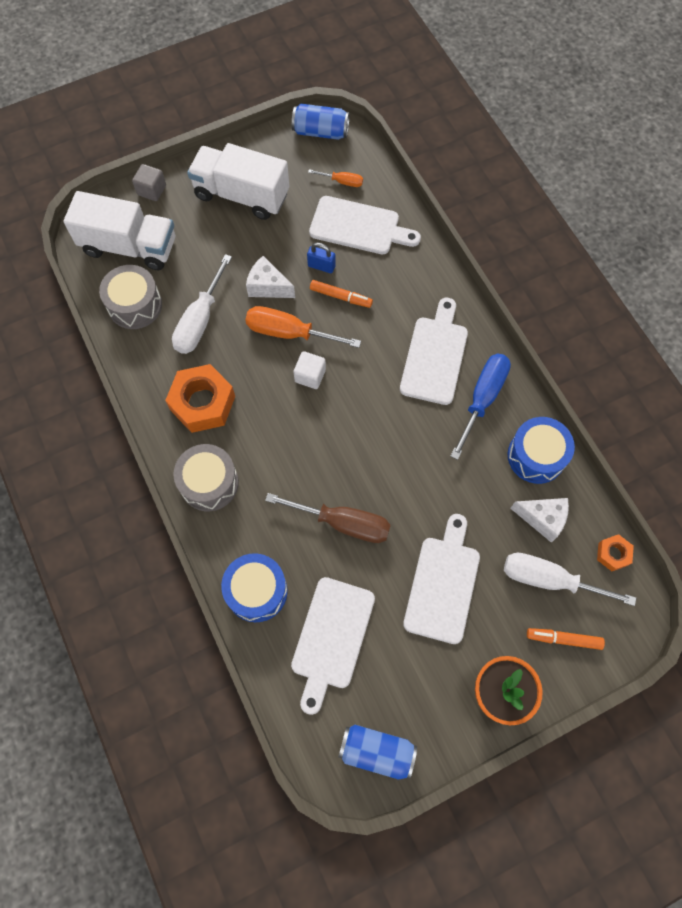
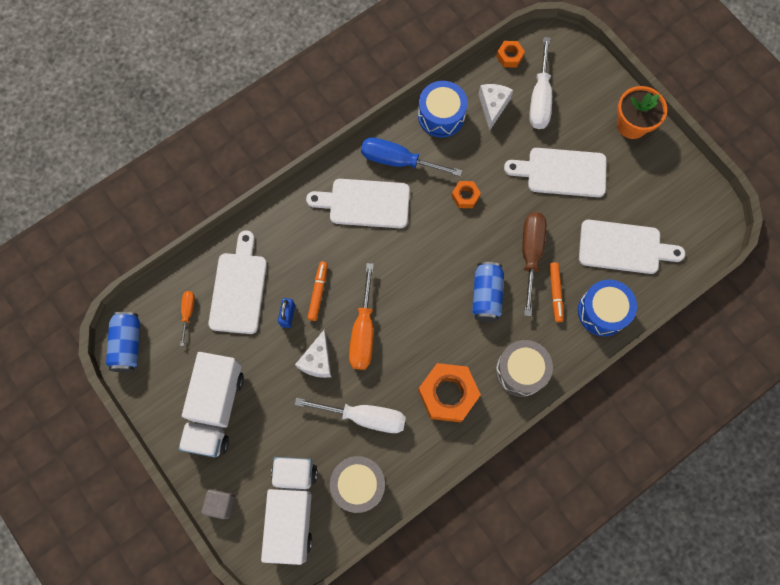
camera: 100 degrees left, 5 degrees up
(310, 376) = (403, 305): white cube -> none
(376, 751) = (696, 202): blue can -> blue can (486, 295)
(427, 463) = (465, 196): none -> orange nut
(563, 639) = (582, 85): orange marker -> orange marker (555, 293)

__Your instructions__: Give back the entire listing verbatim, without the pictures.

__Response to this exercise__:
camera: 100 degrees left, 5 degrees up
(310, 376) = (403, 305): white cube -> none
(376, 751) = (696, 202): blue can -> blue can (486, 295)
(427, 463) = (465, 196): none -> orange nut
(563, 639) = (582, 85): orange marker -> orange marker (555, 293)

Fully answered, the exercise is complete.